=== Activity ===
Return every line of the data below that includes the string "XSHUT".

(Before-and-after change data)

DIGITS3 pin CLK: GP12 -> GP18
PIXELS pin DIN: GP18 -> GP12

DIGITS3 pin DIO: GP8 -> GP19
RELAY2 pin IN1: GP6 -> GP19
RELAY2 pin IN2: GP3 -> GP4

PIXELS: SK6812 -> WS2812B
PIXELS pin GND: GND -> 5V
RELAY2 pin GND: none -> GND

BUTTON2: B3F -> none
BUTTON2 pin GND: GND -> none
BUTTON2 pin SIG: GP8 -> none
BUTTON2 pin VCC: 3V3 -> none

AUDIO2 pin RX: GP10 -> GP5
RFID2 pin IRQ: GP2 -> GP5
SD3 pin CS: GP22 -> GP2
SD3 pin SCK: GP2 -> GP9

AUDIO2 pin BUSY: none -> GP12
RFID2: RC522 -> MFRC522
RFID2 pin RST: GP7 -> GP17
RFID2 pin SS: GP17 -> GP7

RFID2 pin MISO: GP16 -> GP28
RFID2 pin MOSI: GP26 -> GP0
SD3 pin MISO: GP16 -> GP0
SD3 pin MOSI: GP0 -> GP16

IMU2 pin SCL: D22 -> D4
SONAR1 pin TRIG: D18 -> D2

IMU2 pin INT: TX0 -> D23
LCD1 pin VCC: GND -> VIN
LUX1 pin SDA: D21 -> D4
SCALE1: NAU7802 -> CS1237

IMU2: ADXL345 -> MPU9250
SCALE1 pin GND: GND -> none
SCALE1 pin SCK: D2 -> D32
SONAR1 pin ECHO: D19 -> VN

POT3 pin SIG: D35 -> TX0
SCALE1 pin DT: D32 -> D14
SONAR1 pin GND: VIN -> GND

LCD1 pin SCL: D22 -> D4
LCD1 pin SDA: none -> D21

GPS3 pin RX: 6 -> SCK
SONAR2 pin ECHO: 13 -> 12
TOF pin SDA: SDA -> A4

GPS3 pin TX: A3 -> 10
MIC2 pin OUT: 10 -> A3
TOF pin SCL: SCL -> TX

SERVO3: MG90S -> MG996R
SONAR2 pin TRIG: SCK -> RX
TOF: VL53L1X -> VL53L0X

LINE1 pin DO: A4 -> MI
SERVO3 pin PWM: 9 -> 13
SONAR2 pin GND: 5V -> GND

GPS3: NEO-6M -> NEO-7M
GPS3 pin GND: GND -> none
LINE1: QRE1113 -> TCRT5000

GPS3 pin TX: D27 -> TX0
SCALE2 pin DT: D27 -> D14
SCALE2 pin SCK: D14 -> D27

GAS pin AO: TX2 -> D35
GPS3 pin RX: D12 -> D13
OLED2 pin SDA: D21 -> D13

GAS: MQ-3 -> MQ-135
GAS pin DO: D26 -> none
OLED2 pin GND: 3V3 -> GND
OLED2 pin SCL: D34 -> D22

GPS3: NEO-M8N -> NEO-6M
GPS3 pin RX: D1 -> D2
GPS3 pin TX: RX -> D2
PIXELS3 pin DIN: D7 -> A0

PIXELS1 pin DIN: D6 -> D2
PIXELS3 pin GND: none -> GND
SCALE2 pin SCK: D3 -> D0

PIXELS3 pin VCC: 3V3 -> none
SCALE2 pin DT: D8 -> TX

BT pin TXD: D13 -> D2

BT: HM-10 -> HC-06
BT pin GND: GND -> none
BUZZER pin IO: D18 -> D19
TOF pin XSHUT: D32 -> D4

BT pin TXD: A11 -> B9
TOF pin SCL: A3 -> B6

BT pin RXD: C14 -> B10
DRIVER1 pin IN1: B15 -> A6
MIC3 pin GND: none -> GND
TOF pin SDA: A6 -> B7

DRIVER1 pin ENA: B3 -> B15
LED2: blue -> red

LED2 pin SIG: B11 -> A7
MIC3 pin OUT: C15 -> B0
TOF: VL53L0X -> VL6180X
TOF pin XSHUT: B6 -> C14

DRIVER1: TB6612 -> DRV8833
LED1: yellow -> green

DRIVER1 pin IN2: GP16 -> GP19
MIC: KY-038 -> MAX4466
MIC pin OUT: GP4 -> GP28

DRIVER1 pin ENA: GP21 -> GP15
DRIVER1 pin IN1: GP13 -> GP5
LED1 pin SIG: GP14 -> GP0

=== Reply to the exercise ===
TOF pin XSHUT: D32 -> D4
TOF pin XSHUT: B6 -> C14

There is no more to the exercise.